• _What you need to do_
An exact reproduction of the records is required, with all pictures omitted.

Saved entries
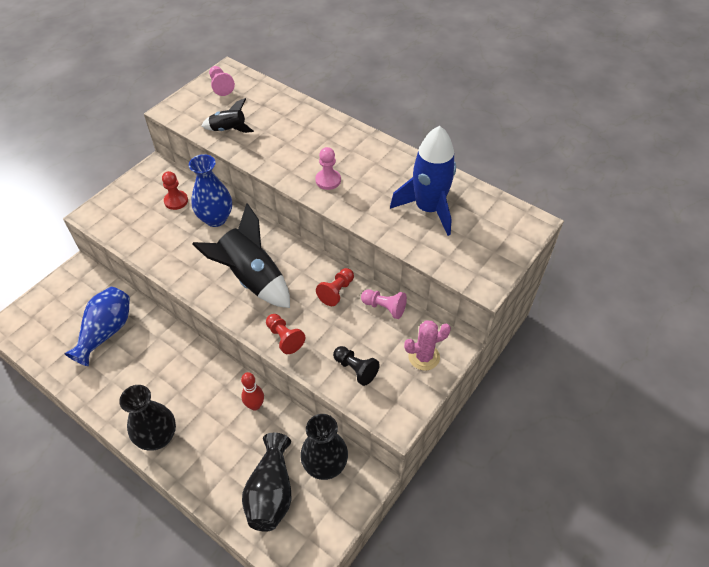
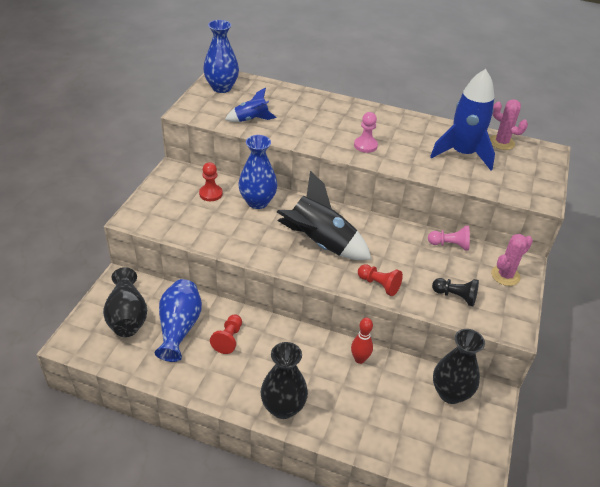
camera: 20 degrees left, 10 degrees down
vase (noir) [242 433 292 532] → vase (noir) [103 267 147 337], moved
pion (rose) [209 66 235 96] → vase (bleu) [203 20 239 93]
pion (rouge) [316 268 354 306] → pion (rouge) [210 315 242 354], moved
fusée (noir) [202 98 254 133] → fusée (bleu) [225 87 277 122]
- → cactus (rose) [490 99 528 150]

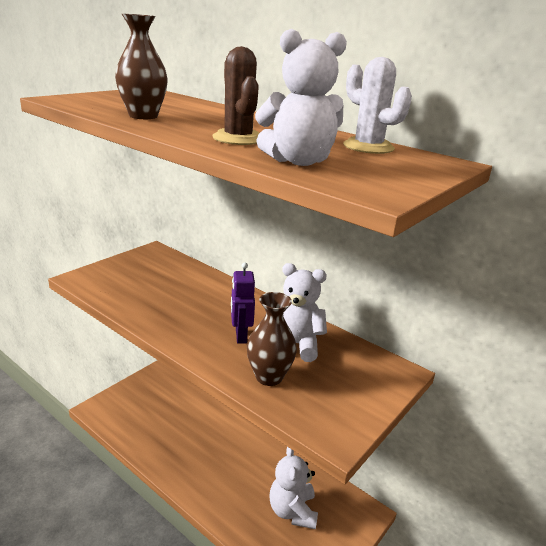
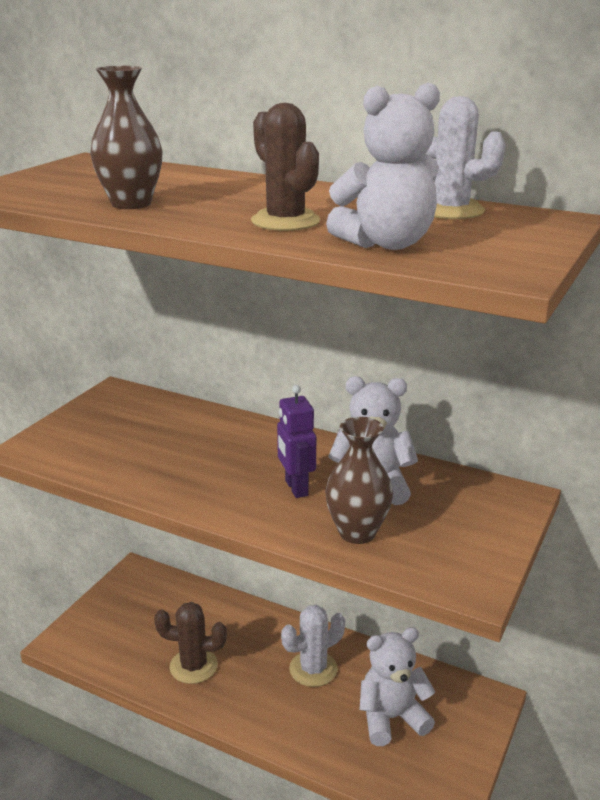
camera: 10 degrees left, 0 degrees up
- → cactus (marron) [154 602 227 684]
- → cactus (blanc) [281 605 345 687]
ours en peluche (blanc) [269 447 318 529] → ours en peluche (blanc) [360 627 435 746], 90 degrees clockwise

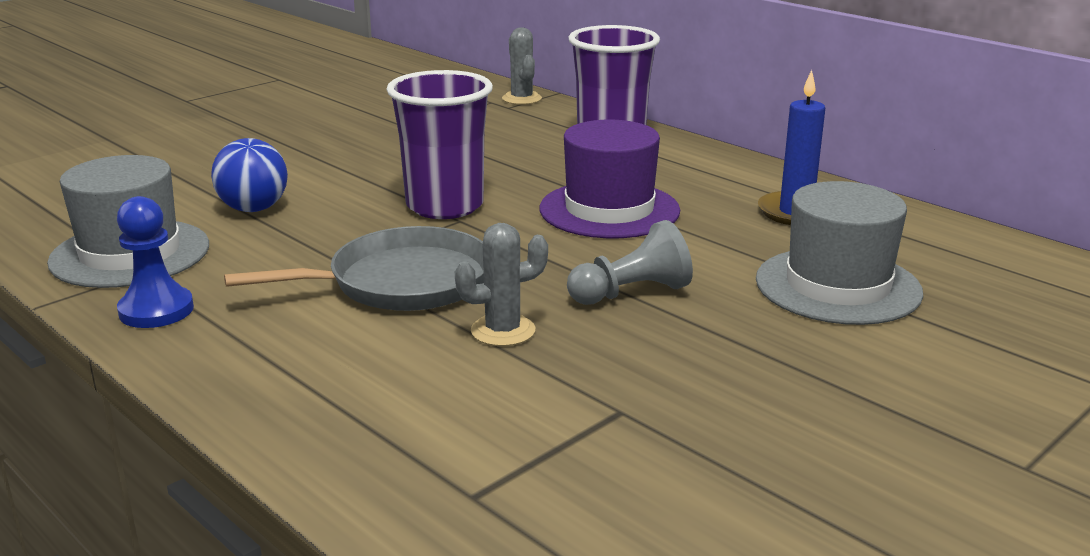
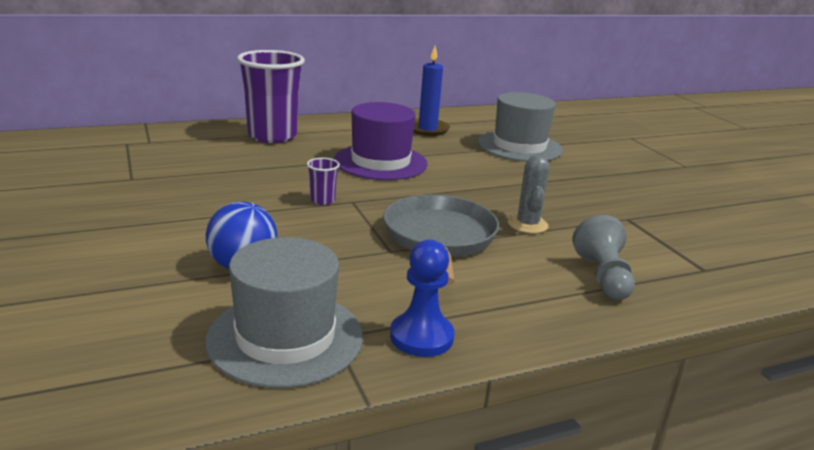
camera: 70 degrees left, 0 degrees up
gobelet (violet) [386 70 493 219] → gobelet (violet) [307 158 340 205], x0.41
pion (gris) [567 220 693 305] → pion (gris) [572 215 635 300], moved
cactus (gris) [502 27 542 105] → -

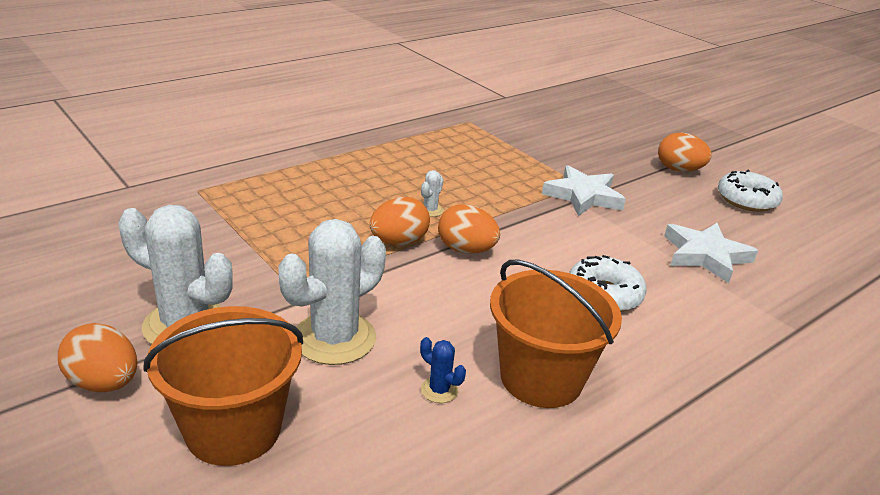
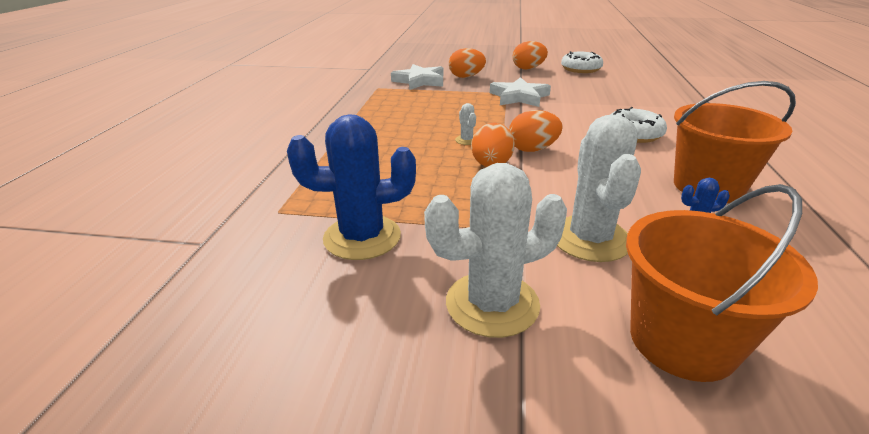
camera: 40 degrees left, 0 degrees up
- → cactus (bleu) [287 114 416 260]
étoile (blanc) [664 223 758 283] → étoile (blanc) [391 64 443 90], moved
œuf (orange) [58 323 137 392] → œuf (orange) [449 48 486 78], moved

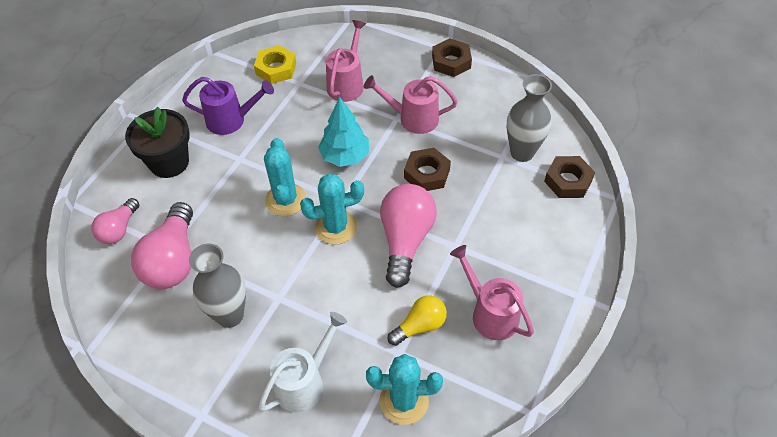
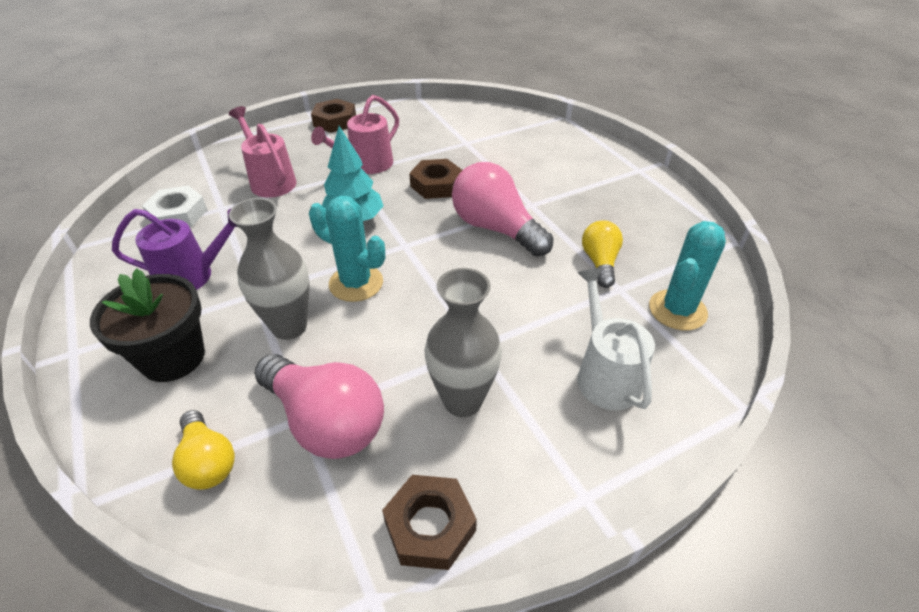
camera: 55 degrees left, 10 degrees down
arrosoir (violet) [182 77 274 135] → arrosoir (violet) [112 209 238 290], 45 degrees clockwise
écrou (jaune) [254 45 296 84] → écrou (blanc) [142 185 207 227]
ampoule (rose) [91 198 139 244] → ampoule (jaune) [172 410 235 490]
vase (gris) [507 74 552 162] → vase (gris) [229 198 310 340], moved
écrou (marron) [544 156 595 198] → écrou (marron) [382 475 477 570], moved
cactus (turquoise) [300 174 364 245] → -
arrosoir (rose) [450 245 534 340] → -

• _Answer to the problem_
camera: 20 degrees left, 10 degrees down
vase (noir) [242 433 292 532] → vase (noir) [103 267 147 337], moved
pion (rose) [209 66 235 96] → vase (bleu) [203 20 239 93]
pion (rouge) [316 268 354 306] → pion (rouge) [210 315 242 354], moved
fusée (noir) [202 98 254 133] → fusée (bleu) [225 87 277 122]
- → cactus (rose) [490 99 528 150]

camera: 10 degrees left, 0 degrees up
- → cactus (marron) [154 602 227 684]
- → cactus (blanc) [281 605 345 687]
ours en peluche (blanc) [269 447 318 529] → ours en peluche (blanc) [360 627 435 746], 90 degrees clockwise

camera: 70 degrees left, 0 degrees up
gobelet (violet) [386 70 493 219] → gobelet (violet) [307 158 340 205], x0.41
pion (gris) [567 220 693 305] → pion (gris) [572 215 635 300], moved
cactus (gris) [502 27 542 105] → -

camera: 40 degrees left, 0 degrees up
- → cactus (bleu) [287 114 416 260]
étoile (blanc) [664 223 758 283] → étoile (blanc) [391 64 443 90], moved
œuf (orange) [58 323 137 392] → œuf (orange) [449 48 486 78], moved

camera: 55 degrees left, 10 degrees down
arrosoir (violet) [182 77 274 135] → arrosoir (violet) [112 209 238 290], 45 degrees clockwise
écrou (jaune) [254 45 296 84] → écrou (blanc) [142 185 207 227]
ampoule (rose) [91 198 139 244] → ampoule (jaune) [172 410 235 490]
vase (gris) [507 74 552 162] → vase (gris) [229 198 310 340], moved
écrou (marron) [544 156 595 198] → écrou (marron) [382 475 477 570], moved
cactus (turquoise) [300 174 364 245] → -
arrosoir (rose) [450 245 534 340] → -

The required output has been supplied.